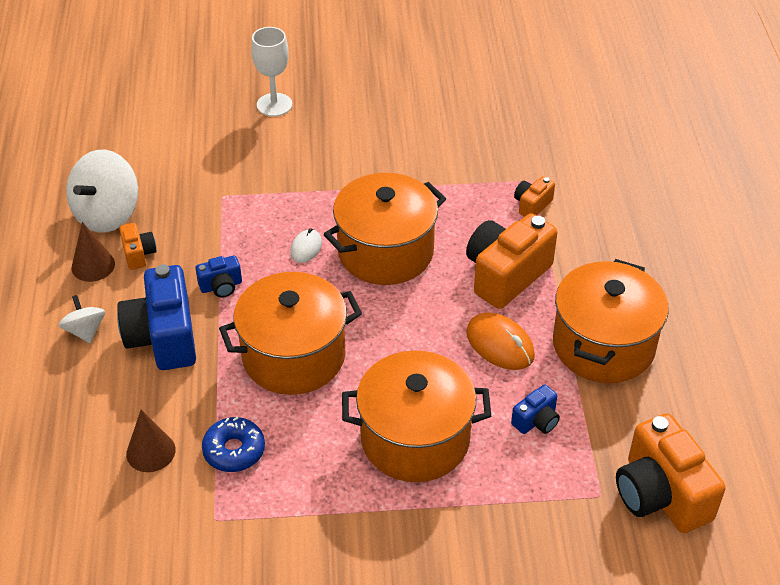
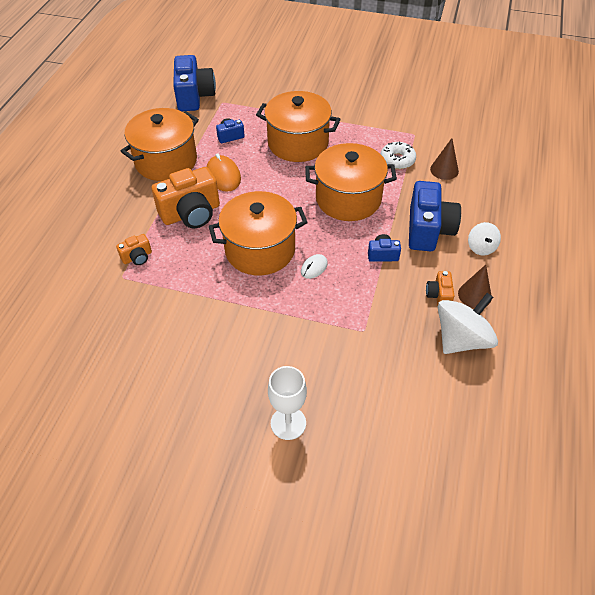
camera: 160 degrees left, 5 degrees up
(234, 450) = (397, 160): blue donut -> white donut
(660, 494) = (194, 96): orange camera -> blue camera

» **REQUIRED ACTION**
The answer must be the listing above, restated word for word, with no images in it.

» **TASK ANSWER**
camera: 160 degrees left, 5 degrees up
(234, 450) = (397, 160): blue donut -> white donut
(660, 494) = (194, 96): orange camera -> blue camera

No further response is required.